TASK TO CARRY OUT -
From the records below, output exactly the lines running from the line containing "(133, 398) = (394, 220): none" through the line containing "(209, 146) = (514, 167): turquoise", and no others.

Before-and-after object listings
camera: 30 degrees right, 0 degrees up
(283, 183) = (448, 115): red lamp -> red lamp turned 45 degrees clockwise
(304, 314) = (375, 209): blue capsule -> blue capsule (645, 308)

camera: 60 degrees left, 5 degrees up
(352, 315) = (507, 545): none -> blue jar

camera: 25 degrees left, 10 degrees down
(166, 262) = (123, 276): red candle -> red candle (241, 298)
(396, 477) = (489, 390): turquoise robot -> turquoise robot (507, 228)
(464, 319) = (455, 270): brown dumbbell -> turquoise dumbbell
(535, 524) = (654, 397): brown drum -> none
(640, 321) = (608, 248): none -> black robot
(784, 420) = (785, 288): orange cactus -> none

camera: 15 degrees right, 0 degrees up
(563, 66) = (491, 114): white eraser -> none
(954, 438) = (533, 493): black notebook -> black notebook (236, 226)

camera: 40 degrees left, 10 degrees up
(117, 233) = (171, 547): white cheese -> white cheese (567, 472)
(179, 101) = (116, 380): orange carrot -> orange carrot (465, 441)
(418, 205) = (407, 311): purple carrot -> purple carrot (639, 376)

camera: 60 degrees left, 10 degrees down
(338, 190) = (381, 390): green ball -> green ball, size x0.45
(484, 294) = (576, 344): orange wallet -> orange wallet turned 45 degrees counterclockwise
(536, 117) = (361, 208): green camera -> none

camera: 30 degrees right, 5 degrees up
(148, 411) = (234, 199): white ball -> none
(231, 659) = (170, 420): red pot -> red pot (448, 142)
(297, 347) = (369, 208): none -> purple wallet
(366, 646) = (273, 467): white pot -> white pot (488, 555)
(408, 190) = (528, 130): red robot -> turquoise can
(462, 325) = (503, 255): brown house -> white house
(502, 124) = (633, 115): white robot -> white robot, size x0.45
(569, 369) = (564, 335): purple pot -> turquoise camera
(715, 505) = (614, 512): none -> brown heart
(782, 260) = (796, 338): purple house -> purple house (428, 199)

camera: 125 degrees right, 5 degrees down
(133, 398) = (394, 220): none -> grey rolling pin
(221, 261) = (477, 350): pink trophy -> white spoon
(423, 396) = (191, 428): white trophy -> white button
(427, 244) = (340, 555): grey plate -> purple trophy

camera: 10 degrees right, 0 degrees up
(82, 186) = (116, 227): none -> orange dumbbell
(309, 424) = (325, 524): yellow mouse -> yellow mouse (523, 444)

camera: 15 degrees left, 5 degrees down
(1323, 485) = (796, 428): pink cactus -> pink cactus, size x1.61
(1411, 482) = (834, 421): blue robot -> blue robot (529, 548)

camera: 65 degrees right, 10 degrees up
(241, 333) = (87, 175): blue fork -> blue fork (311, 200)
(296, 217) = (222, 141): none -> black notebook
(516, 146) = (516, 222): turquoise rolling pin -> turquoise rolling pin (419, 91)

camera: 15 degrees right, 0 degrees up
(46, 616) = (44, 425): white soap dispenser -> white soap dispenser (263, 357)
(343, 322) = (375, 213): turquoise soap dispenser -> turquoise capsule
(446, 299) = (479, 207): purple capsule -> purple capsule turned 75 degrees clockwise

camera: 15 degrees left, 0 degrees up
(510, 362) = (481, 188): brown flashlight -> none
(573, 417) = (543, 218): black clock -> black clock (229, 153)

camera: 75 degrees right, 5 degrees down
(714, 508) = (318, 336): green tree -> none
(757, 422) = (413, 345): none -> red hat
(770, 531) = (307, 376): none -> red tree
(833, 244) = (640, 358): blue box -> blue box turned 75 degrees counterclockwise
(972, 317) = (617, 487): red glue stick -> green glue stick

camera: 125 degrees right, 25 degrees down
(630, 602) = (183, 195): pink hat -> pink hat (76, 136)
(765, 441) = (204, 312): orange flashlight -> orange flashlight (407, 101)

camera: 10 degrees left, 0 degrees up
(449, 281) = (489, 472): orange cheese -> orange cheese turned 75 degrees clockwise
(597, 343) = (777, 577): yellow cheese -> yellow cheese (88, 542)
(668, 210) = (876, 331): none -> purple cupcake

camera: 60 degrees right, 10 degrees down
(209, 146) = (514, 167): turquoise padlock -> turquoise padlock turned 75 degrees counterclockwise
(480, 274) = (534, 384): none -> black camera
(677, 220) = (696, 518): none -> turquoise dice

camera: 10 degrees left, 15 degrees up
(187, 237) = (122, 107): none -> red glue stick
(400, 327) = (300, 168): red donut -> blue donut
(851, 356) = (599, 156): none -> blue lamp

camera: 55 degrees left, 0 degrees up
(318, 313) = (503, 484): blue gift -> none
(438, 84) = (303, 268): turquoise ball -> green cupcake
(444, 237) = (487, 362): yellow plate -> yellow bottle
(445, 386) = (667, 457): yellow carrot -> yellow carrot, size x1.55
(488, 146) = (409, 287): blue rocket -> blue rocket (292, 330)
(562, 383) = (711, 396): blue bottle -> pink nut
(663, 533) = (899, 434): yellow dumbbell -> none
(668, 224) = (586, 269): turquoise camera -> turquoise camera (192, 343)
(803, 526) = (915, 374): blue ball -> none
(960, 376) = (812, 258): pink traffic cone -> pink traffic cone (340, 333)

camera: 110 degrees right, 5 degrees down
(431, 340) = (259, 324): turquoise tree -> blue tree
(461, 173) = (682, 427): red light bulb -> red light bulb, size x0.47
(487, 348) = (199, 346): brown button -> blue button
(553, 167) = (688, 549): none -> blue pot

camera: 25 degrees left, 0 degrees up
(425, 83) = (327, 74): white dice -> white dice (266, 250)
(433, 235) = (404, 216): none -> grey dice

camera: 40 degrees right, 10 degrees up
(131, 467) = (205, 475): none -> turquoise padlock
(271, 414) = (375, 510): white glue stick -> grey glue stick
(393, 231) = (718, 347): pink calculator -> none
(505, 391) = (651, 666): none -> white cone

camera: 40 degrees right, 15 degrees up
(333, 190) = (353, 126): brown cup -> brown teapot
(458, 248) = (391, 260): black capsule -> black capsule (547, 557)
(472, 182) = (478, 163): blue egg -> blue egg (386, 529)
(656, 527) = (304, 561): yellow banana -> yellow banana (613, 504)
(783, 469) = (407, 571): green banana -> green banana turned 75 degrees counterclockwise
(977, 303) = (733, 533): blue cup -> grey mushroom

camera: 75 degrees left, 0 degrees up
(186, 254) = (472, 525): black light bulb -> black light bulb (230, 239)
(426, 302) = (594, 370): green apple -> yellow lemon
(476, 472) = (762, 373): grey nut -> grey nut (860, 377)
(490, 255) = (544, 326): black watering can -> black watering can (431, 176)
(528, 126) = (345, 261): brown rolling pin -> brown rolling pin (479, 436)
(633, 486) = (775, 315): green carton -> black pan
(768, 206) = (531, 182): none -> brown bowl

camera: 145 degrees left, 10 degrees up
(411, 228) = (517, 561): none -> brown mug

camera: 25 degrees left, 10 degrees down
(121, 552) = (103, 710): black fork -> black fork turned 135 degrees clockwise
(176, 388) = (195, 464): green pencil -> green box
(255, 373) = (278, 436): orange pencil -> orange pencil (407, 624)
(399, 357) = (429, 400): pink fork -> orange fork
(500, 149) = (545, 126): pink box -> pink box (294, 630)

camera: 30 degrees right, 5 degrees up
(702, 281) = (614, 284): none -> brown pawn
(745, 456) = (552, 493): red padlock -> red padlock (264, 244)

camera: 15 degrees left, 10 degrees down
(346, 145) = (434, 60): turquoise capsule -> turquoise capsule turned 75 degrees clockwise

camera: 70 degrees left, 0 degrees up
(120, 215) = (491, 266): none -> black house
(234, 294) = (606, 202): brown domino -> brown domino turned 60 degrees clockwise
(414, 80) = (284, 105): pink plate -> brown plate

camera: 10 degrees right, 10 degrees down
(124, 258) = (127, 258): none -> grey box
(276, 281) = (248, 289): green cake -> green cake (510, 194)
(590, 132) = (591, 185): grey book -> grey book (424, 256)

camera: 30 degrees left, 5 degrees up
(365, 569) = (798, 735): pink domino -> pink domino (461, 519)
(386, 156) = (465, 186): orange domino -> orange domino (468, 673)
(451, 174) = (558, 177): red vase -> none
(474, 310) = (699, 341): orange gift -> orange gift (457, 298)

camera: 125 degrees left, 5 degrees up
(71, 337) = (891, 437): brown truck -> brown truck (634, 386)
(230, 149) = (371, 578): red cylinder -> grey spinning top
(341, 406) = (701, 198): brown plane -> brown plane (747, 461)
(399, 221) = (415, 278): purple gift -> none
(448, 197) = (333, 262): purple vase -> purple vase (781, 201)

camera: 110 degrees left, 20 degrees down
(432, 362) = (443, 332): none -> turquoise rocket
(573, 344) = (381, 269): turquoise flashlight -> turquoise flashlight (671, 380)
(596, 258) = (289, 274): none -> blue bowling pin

YOUR SOLUTION -
(133, 398) = (394, 220): none -> grey rolling pin
(221, 261) = (477, 350): pink trophy -> white spoon
(423, 396) = (191, 428): white trophy -> white button
(427, 244) = (340, 555): grey plate -> purple trophy

camera: 10 degrees right, 0 degrees up
(82, 186) = (116, 227): none -> orange dumbbell
(309, 424) = (325, 524): yellow mouse -> yellow mouse (523, 444)

camera: 15 degrees left, 5 degrees down
(1323, 485) = (796, 428): pink cactus -> pink cactus, size x1.61
(1411, 482) = (834, 421): blue robot -> blue robot (529, 548)

camera: 65 degrees right, 10 degrees up
(241, 333) = (87, 175): blue fork -> blue fork (311, 200)
(296, 217) = (222, 141): none -> black notebook
(516, 146) = (516, 222): turquoise rolling pin -> turquoise rolling pin (419, 91)

camera: 15 degrees right, 0 degrees up
(46, 616) = (44, 425): white soap dispenser -> white soap dispenser (263, 357)
(343, 322) = (375, 213): turquoise soap dispenser -> turquoise capsule
(446, 299) = (479, 207): purple capsule -> purple capsule turned 75 degrees clockwise

camera: 15 degrees left, 0 degrees up
(510, 362) = (481, 188): brown flashlight -> none
(573, 417) = (543, 218): black clock -> black clock (229, 153)

camera: 75 degrees right, 5 degrees down
(714, 508) = (318, 336): green tree -> none
(757, 422) = (413, 345): none -> red hat
(770, 531) = (307, 376): none -> red tree
(833, 244) = (640, 358): blue box -> blue box turned 75 degrees counterclockwise
(972, 317) = (617, 487): red glue stick -> green glue stick

camera: 125 degrees right, 25 degrees down
(630, 602) = (183, 195): pink hat -> pink hat (76, 136)
(765, 441) = (204, 312): orange flashlight -> orange flashlight (407, 101)

camera: 10 degrees left, 0 degrees up
(449, 281) = (489, 472): orange cheese -> orange cheese turned 75 degrees clockwise
(597, 343) = (777, 577): yellow cheese -> yellow cheese (88, 542)
(668, 210) = (876, 331): none -> purple cupcake

camera: 60 degrees right, 10 degrees down
(209, 146) = (514, 167): turquoise padlock -> turquoise padlock turned 75 degrees counterclockwise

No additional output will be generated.